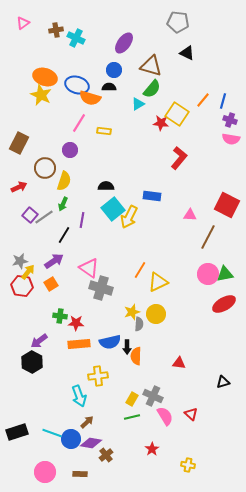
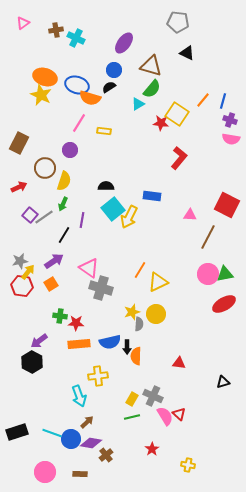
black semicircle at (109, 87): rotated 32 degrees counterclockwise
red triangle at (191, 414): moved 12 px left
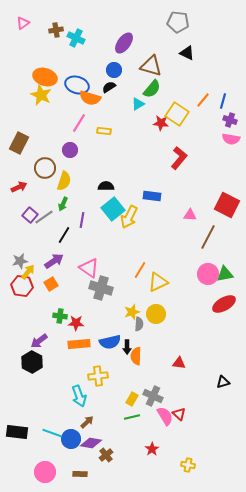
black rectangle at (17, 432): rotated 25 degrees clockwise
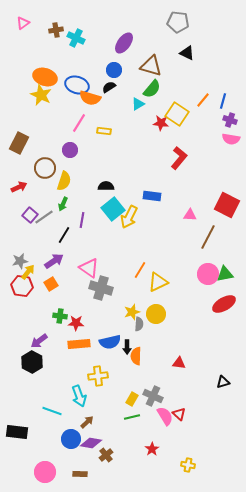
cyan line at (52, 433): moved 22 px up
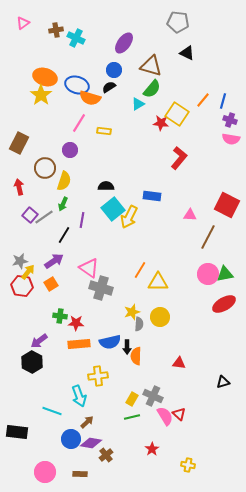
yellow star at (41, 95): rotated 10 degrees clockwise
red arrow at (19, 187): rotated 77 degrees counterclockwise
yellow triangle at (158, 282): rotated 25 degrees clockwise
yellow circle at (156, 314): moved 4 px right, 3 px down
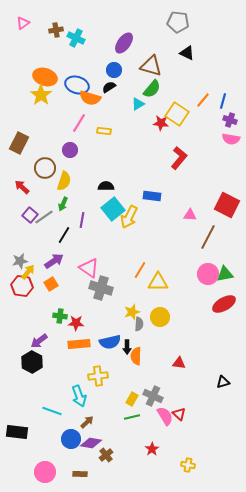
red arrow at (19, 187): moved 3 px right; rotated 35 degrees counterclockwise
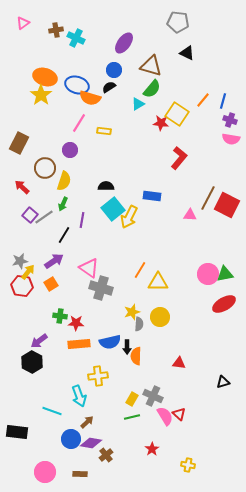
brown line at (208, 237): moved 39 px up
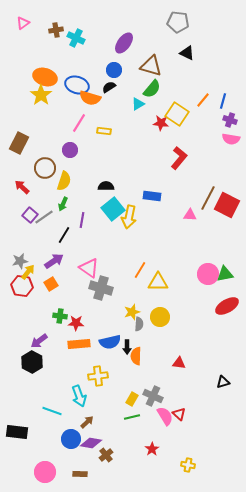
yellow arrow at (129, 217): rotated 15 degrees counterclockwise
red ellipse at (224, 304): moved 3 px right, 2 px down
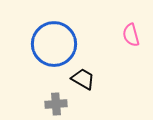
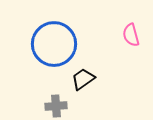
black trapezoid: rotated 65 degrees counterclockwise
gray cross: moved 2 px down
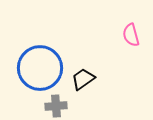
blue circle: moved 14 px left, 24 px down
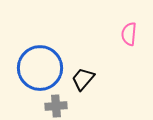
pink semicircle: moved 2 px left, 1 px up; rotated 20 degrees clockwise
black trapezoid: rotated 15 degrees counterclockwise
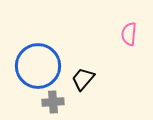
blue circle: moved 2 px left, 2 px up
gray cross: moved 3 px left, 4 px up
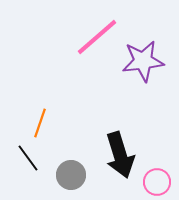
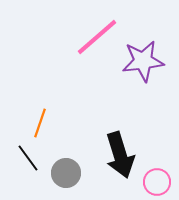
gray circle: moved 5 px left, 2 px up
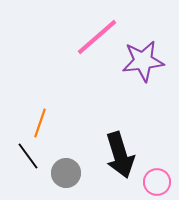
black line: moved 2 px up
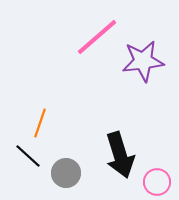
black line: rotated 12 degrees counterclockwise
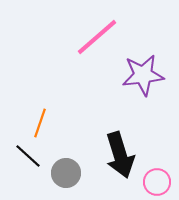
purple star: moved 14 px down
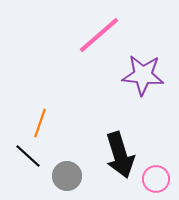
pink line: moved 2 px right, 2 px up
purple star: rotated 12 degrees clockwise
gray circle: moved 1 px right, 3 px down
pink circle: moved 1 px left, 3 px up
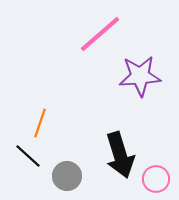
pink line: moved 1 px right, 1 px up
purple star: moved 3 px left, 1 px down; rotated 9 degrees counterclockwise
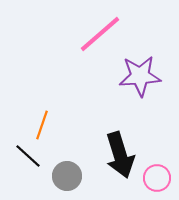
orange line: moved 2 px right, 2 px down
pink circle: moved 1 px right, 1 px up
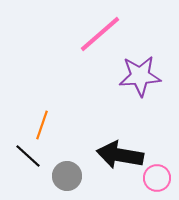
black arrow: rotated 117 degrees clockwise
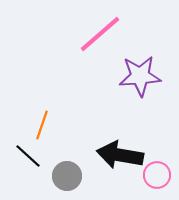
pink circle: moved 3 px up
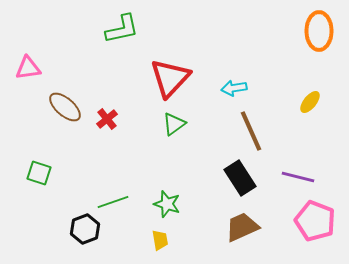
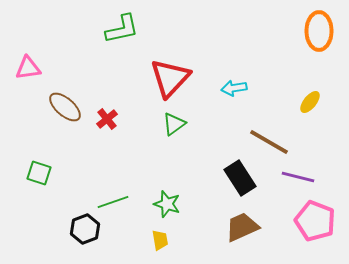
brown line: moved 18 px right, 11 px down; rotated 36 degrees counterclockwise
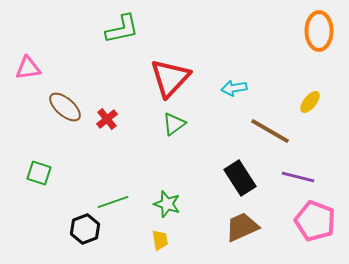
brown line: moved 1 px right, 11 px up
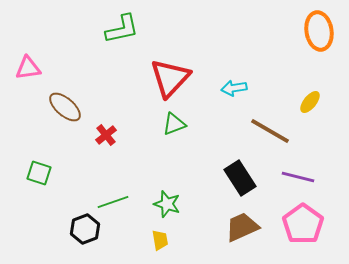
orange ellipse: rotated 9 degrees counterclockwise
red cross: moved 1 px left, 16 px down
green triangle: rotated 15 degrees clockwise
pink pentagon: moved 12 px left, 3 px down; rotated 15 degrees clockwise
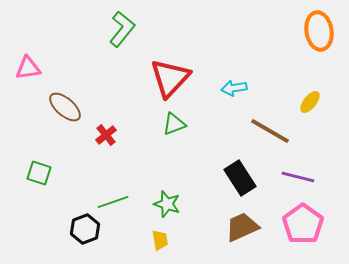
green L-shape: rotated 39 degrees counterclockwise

==================================================

__AIM__
Please repeat all of the data above word for word, leaving out the pictures.

__EXPECTED ANSWER__
black semicircle at (109, 87): rotated 32 degrees counterclockwise
red triangle at (191, 414): moved 12 px left
black rectangle at (17, 432): rotated 25 degrees clockwise
cyan line at (52, 433): moved 22 px up
yellow star at (41, 95): rotated 10 degrees clockwise
red arrow at (19, 187): rotated 77 degrees counterclockwise
yellow triangle at (158, 282): rotated 25 degrees clockwise
yellow circle at (156, 314): moved 4 px right, 3 px down
red arrow at (19, 187): moved 3 px right; rotated 35 degrees counterclockwise
brown line at (208, 237): moved 39 px up
yellow arrow at (129, 217): rotated 15 degrees counterclockwise
red ellipse at (224, 304): moved 3 px right, 2 px down
black trapezoid: rotated 65 degrees counterclockwise
gray cross: moved 2 px down
blue circle: moved 14 px left, 24 px down
pink semicircle: moved 2 px left, 1 px up; rotated 20 degrees clockwise
black trapezoid: rotated 15 degrees counterclockwise
blue circle: moved 2 px left, 2 px up
gray cross: moved 3 px left, 4 px up
gray circle: moved 5 px left, 2 px up
black line: moved 2 px up
black line: rotated 12 degrees counterclockwise
purple star: moved 14 px down
pink line: moved 2 px right, 2 px up
purple star: rotated 12 degrees clockwise
gray circle: moved 1 px right, 3 px down
pink circle: moved 1 px left, 3 px up
pink line: moved 1 px right, 1 px up
purple star: moved 3 px left, 1 px down; rotated 9 degrees counterclockwise
orange line: moved 2 px right, 2 px down
pink circle: moved 1 px right, 1 px up
black arrow: rotated 117 degrees clockwise
pink circle: moved 3 px up
brown line: moved 18 px right, 11 px down; rotated 36 degrees counterclockwise
brown line: moved 1 px right, 11 px up
orange ellipse: rotated 9 degrees counterclockwise
red cross: moved 1 px left, 16 px down
green triangle: rotated 15 degrees clockwise
pink pentagon: moved 12 px left, 3 px down; rotated 15 degrees clockwise
green L-shape: rotated 39 degrees counterclockwise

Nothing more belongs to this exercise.